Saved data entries
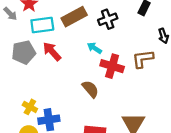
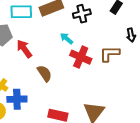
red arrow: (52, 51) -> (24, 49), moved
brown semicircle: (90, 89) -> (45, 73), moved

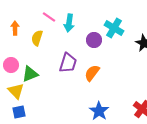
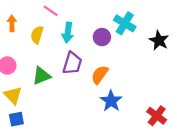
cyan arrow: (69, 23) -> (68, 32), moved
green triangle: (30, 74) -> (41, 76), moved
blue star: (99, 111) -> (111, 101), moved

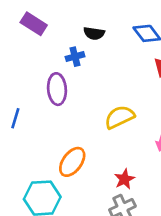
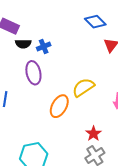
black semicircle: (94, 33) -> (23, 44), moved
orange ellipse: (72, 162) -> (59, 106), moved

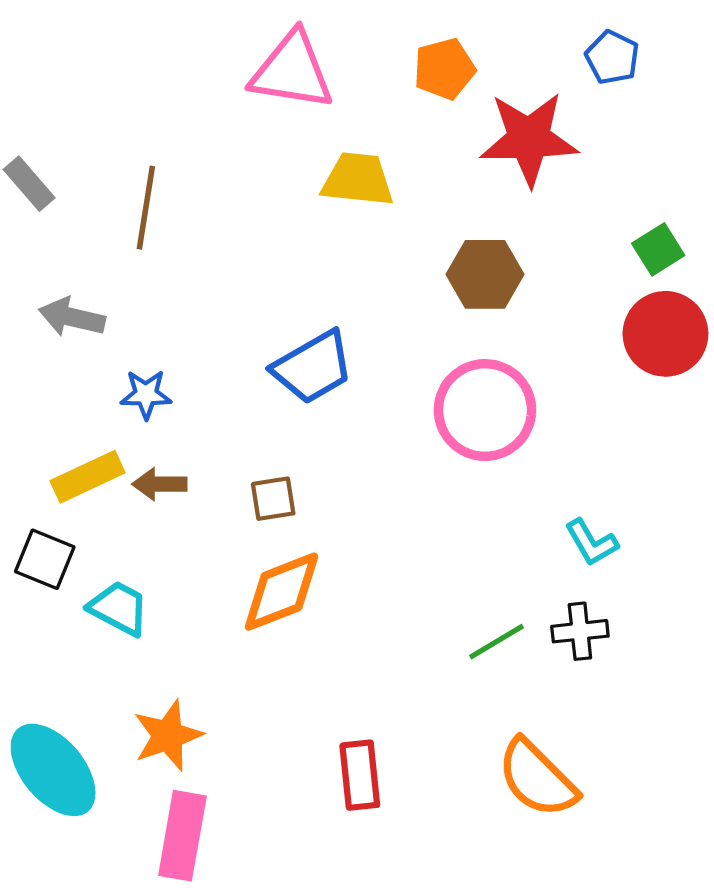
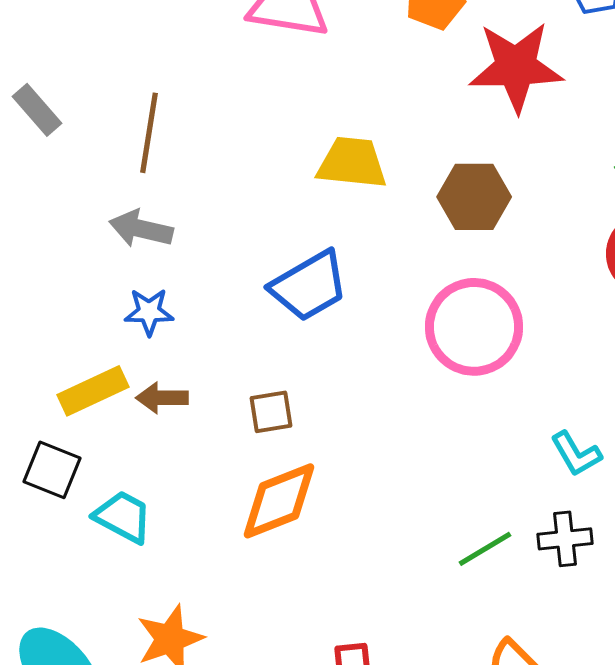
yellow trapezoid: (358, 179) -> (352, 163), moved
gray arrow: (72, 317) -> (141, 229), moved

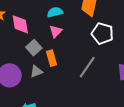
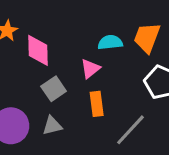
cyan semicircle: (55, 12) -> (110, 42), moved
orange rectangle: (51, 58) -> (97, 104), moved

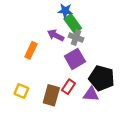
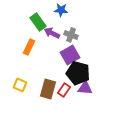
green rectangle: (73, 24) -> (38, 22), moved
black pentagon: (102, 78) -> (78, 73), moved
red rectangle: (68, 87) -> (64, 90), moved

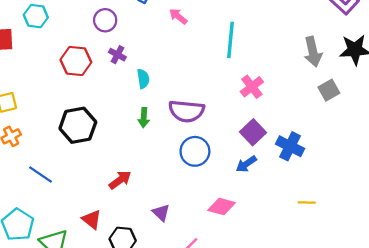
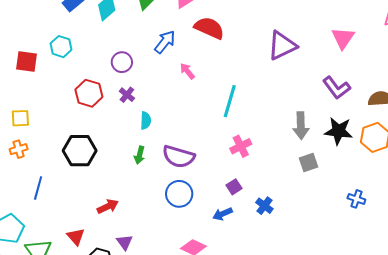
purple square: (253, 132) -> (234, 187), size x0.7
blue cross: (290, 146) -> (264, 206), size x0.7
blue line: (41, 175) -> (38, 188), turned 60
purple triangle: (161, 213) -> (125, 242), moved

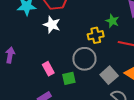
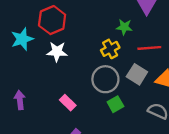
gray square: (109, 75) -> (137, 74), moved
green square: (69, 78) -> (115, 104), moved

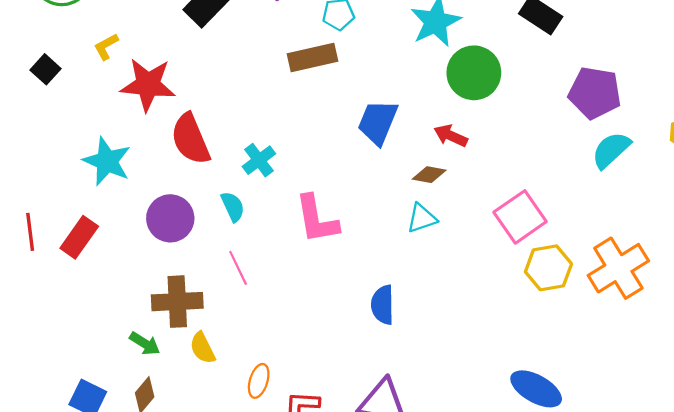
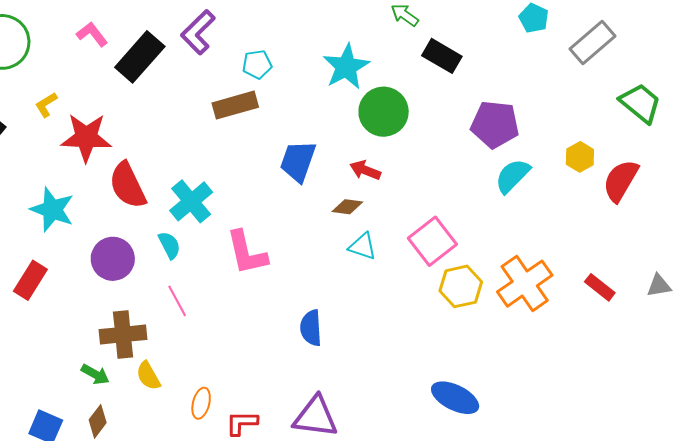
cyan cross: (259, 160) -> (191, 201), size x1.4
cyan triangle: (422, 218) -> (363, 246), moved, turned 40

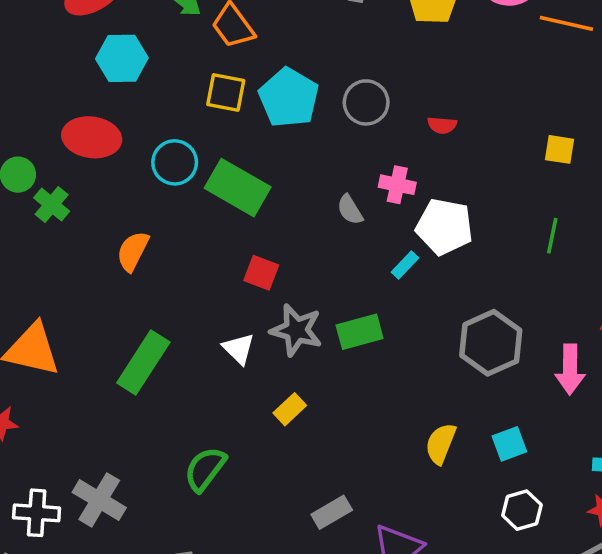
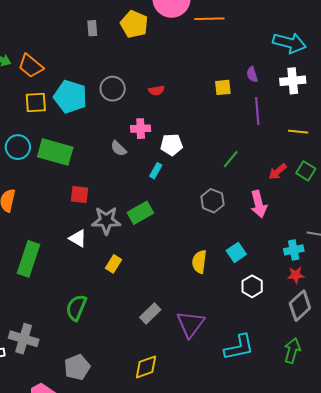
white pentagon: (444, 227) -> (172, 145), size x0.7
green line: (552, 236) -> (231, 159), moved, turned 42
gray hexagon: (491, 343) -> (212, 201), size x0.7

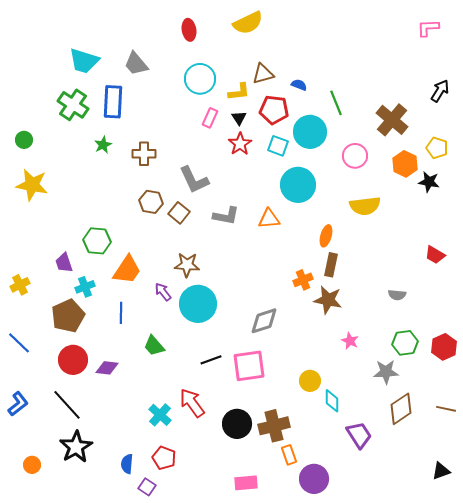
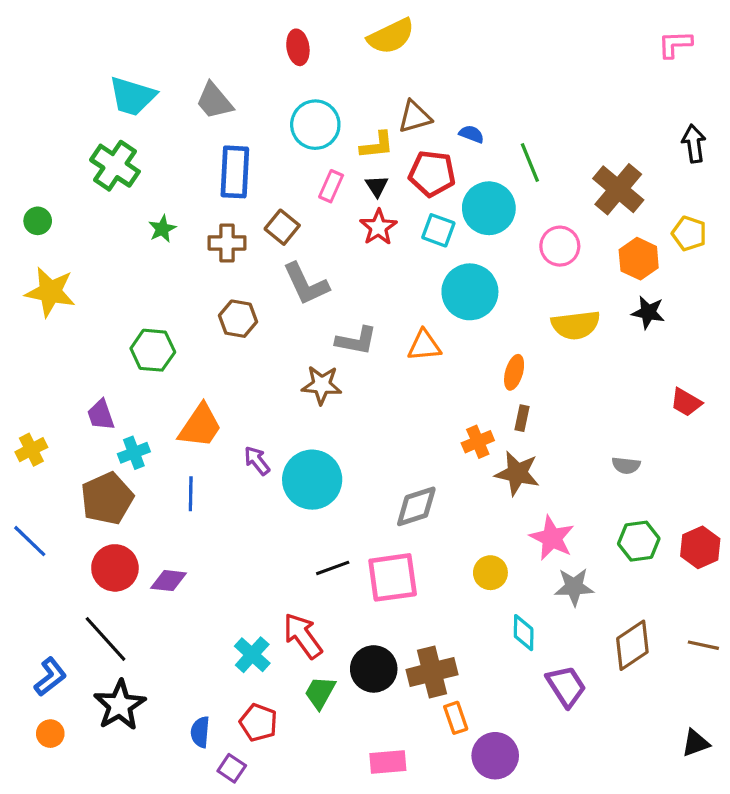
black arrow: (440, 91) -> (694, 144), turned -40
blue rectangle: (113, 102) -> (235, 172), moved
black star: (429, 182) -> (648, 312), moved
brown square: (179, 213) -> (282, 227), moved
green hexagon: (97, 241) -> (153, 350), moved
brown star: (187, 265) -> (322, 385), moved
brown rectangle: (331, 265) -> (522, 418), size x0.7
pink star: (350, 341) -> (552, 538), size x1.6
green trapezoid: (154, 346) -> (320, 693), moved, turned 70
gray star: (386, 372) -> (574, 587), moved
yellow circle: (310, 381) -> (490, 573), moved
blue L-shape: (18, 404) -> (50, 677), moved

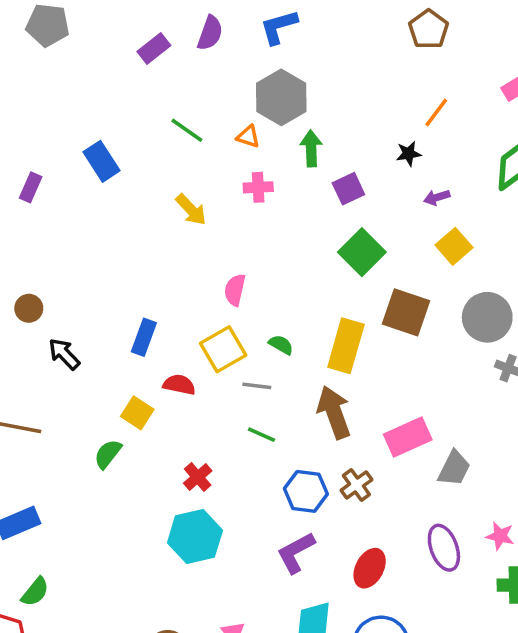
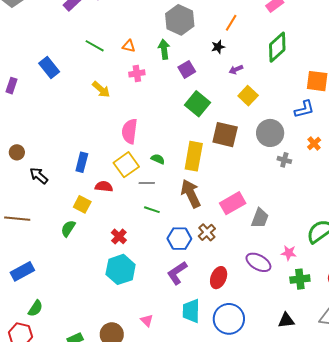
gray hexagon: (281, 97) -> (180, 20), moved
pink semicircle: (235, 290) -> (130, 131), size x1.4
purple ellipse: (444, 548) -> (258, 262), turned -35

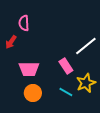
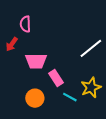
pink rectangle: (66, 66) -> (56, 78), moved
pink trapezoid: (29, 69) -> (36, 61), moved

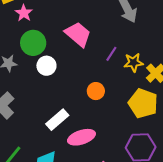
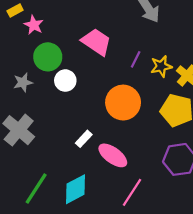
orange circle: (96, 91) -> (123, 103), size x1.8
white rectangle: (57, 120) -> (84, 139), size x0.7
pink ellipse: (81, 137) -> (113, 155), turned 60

-- Required action --
Only one stretch of the data is wanted: write out exactly the lines from the one holding "pink star: (350, 341)" through the one holding "pink semicircle: (235, 290)", both included, without the pictures.

-- Reply --
pink star: (350, 341) -> (552, 538), size x1.6
green trapezoid: (154, 346) -> (320, 693), moved, turned 70
gray star: (386, 372) -> (574, 587), moved
yellow circle: (310, 381) -> (490, 573), moved
blue L-shape: (18, 404) -> (50, 677), moved

gray hexagon: (281, 97) -> (180, 20), moved
pink semicircle: (235, 290) -> (130, 131), size x1.4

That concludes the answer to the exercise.